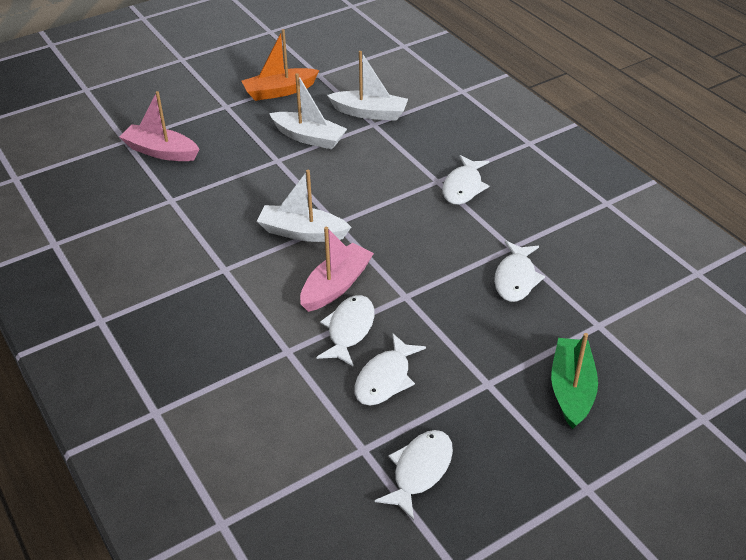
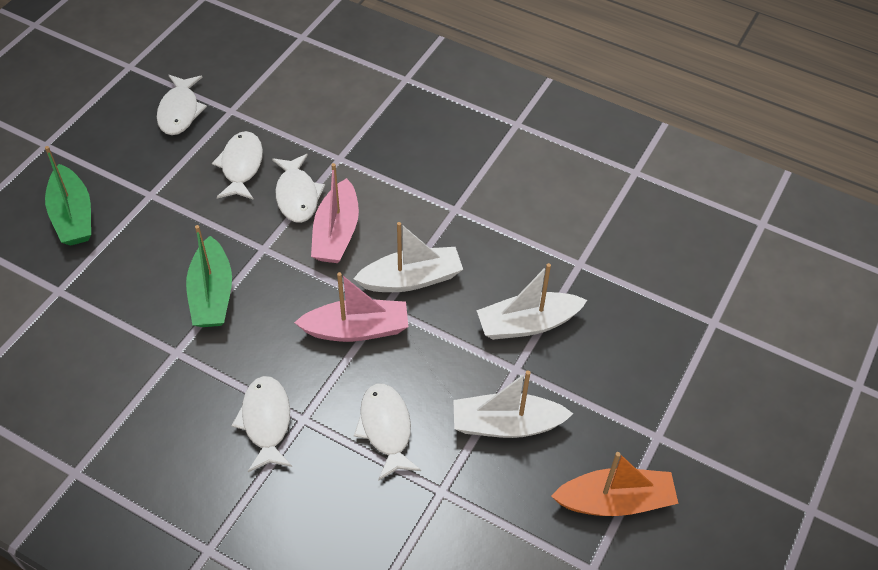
camera: 150 degrees right, 10 degrees up
pink boat [119,91,199,161] -> pink boat moved to [294,272,408,342]
orange boat [241,29,319,101] -> orange boat turned 45 degrees clockwise [551,452,678,516]
white boat [327,51,408,121] -> white boat moved to [476,263,587,340]
white fish [494,241,545,302] -> white fish moved to [354,384,421,481]
none -> green boat [186,225,232,327]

== What you need to do ==
Set down all of the material above exactly as written, leaving the pictures out.

== Solution for this task ==
camera: 150 degrees right, 10 degrees up
pink boat [119,91,199,161] -> pink boat moved to [294,272,408,342]
orange boat [241,29,319,101] -> orange boat turned 45 degrees clockwise [551,452,678,516]
white boat [327,51,408,121] -> white boat moved to [476,263,587,340]
white fish [494,241,545,302] -> white fish moved to [354,384,421,481]
none -> green boat [186,225,232,327]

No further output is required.